### Work task
One exact copy of the listing is needed. It should contain no pictures.

### Data for review
····················
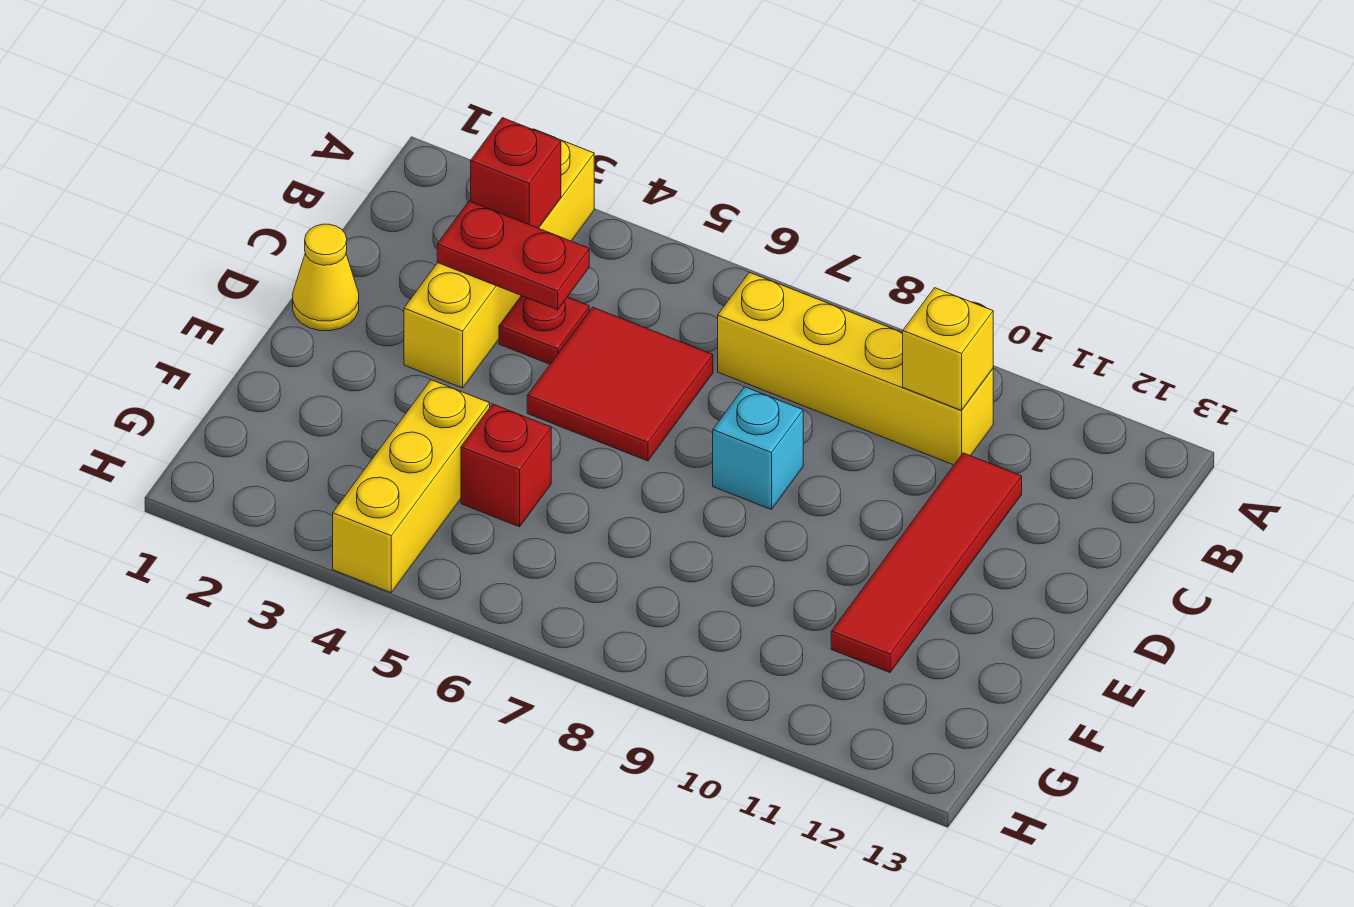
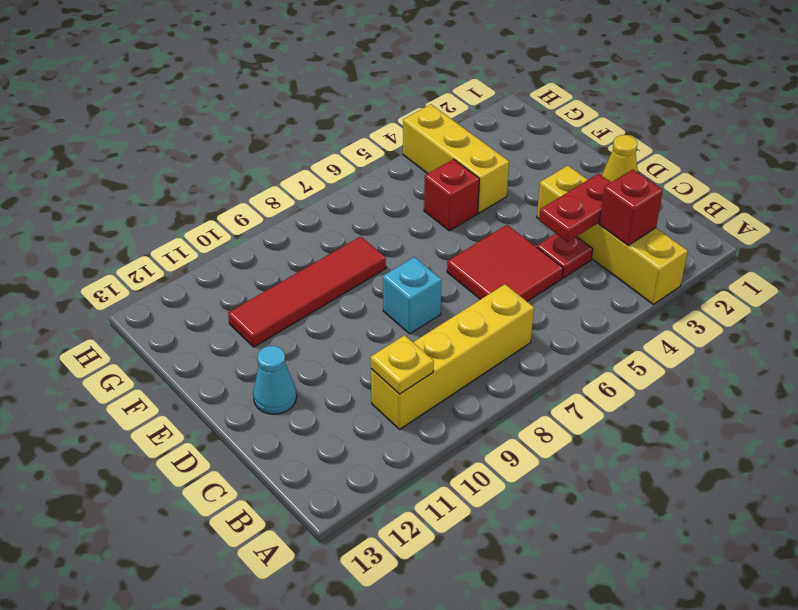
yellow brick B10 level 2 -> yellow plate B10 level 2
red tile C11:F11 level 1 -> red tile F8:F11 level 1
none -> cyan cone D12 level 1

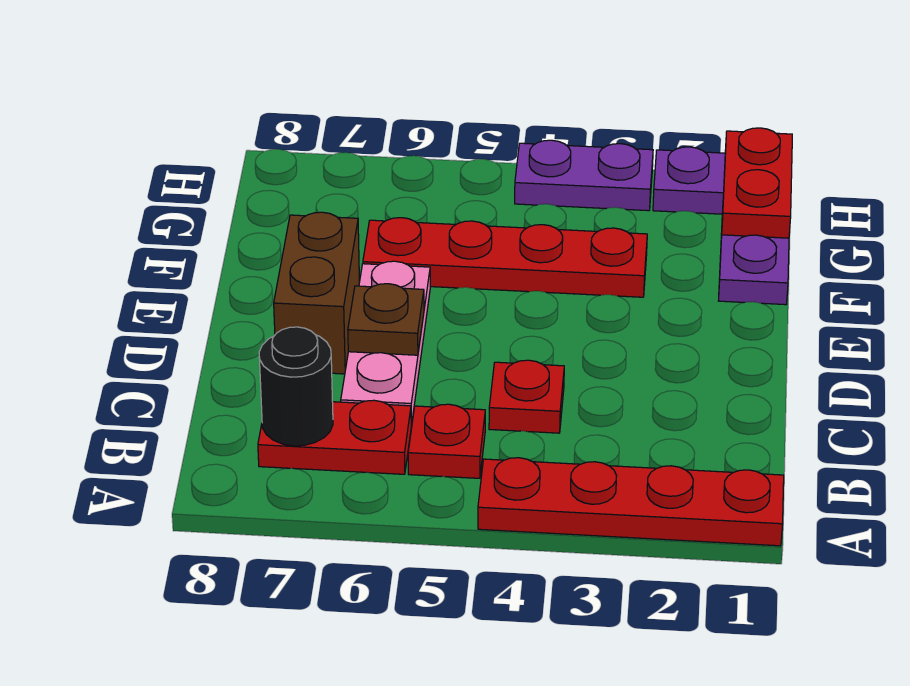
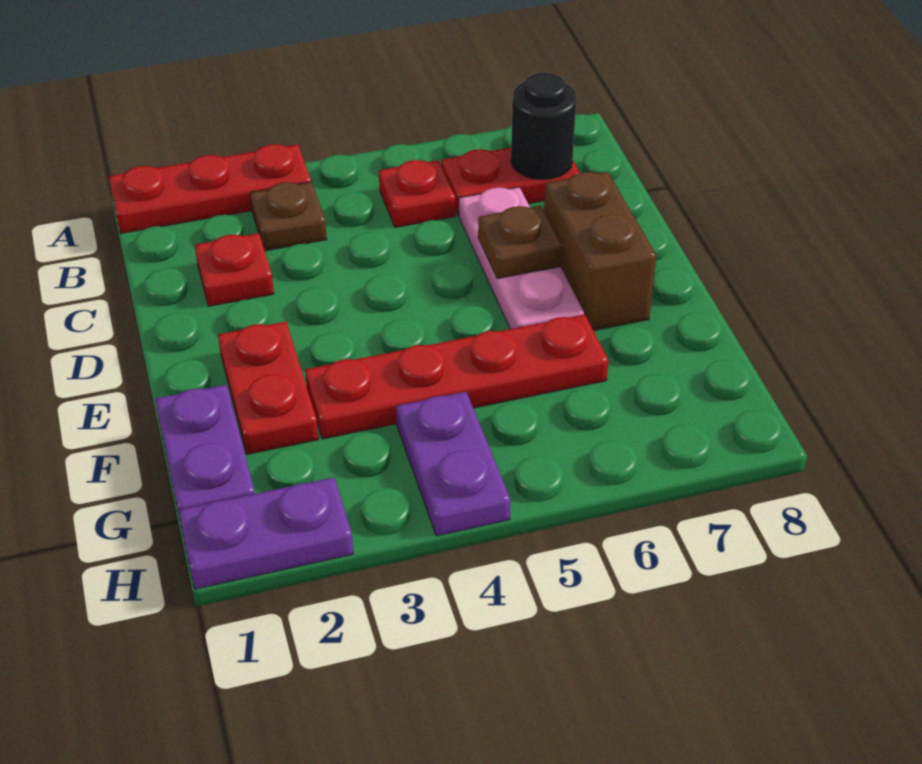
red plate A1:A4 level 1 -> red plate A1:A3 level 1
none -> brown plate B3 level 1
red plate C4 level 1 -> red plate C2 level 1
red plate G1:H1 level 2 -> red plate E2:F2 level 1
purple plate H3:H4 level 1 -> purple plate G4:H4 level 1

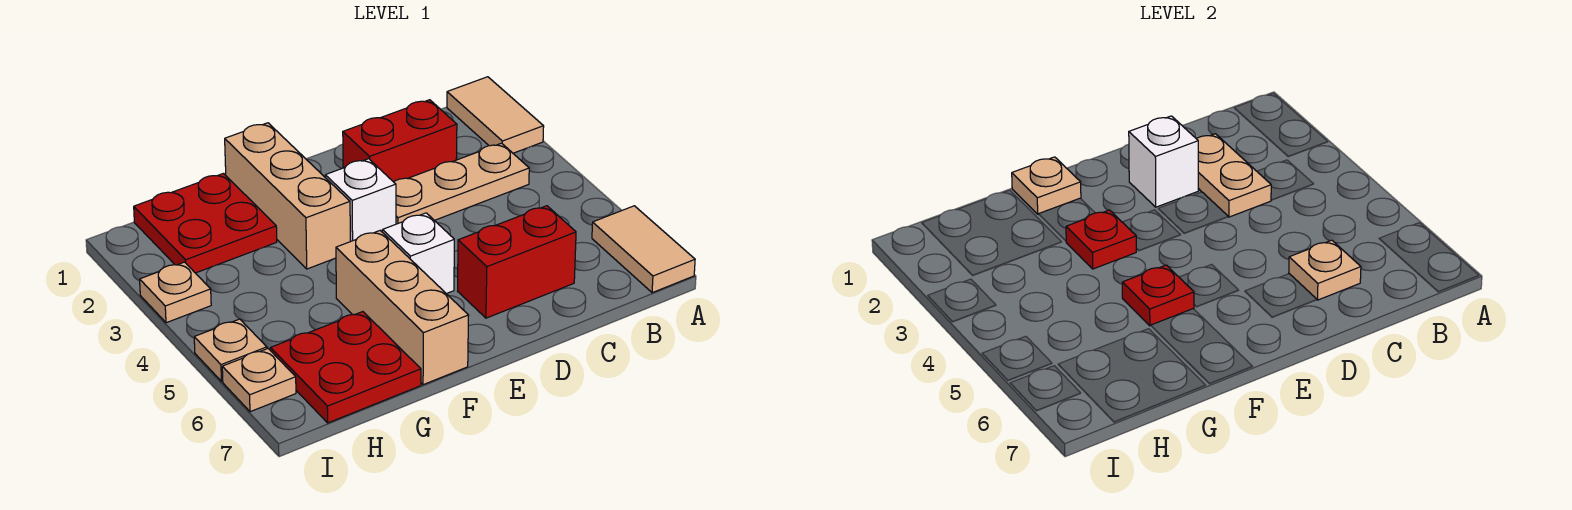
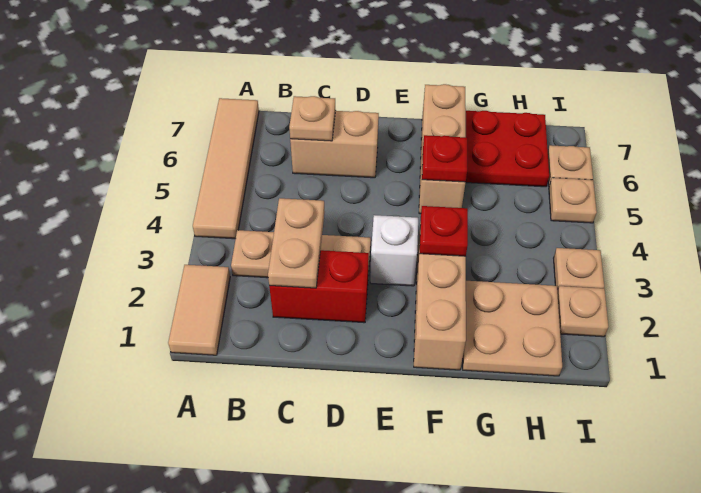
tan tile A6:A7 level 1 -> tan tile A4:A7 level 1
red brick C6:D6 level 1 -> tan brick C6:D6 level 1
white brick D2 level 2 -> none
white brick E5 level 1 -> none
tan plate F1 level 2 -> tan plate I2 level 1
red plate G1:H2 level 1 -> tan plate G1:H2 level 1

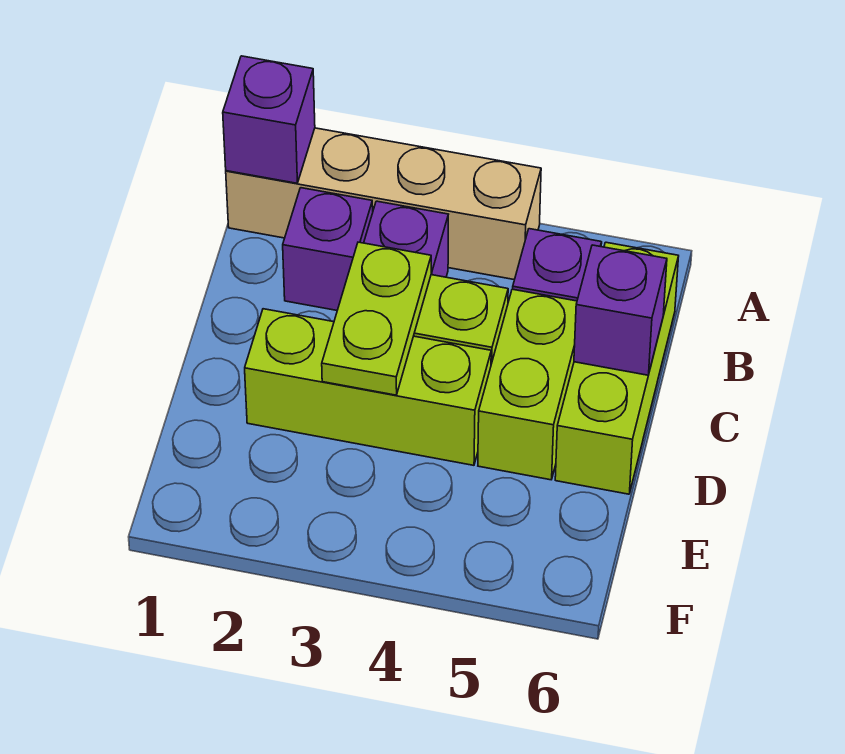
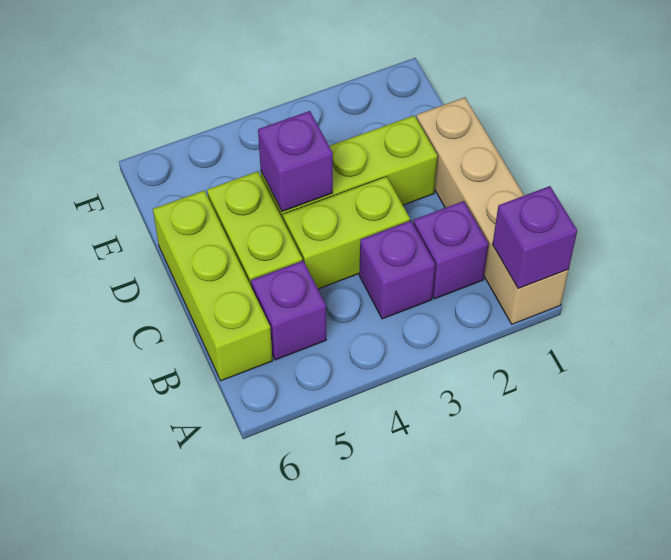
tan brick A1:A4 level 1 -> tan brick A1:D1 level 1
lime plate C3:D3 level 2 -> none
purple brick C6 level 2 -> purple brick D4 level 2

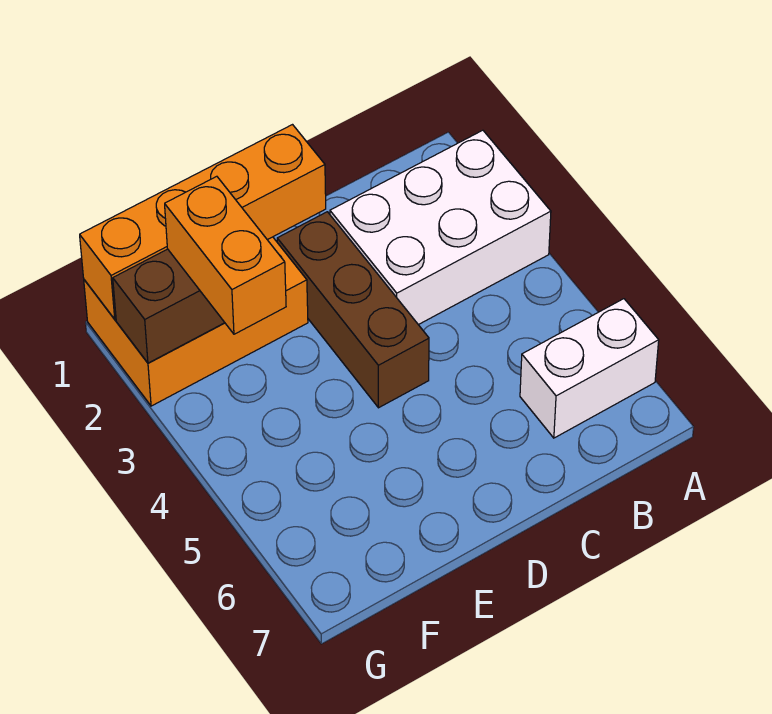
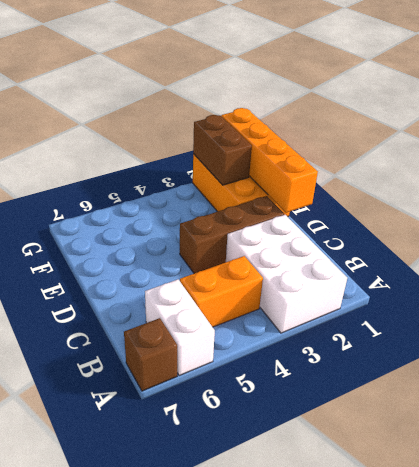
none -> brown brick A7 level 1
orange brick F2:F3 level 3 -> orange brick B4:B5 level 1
····················
### Output below
yellow brick B10 level 2 -> yellow plate B10 level 2
red tile C11:F11 level 1 -> red tile F8:F11 level 1
none -> cyan cone D12 level 1

red plate A1:A4 level 1 -> red plate A1:A3 level 1
none -> brown plate B3 level 1
red plate C4 level 1 -> red plate C2 level 1
red plate G1:H1 level 2 -> red plate E2:F2 level 1
purple plate H3:H4 level 1 -> purple plate G4:H4 level 1

tan tile A6:A7 level 1 -> tan tile A4:A7 level 1
red brick C6:D6 level 1 -> tan brick C6:D6 level 1
white brick D2 level 2 -> none
white brick E5 level 1 -> none
tan plate F1 level 2 -> tan plate I2 level 1
red plate G1:H2 level 1 -> tan plate G1:H2 level 1

tan brick A1:A4 level 1 -> tan brick A1:D1 level 1
lime plate C3:D3 level 2 -> none
purple brick C6 level 2 -> purple brick D4 level 2

none -> brown brick A7 level 1
orange brick F2:F3 level 3 -> orange brick B4:B5 level 1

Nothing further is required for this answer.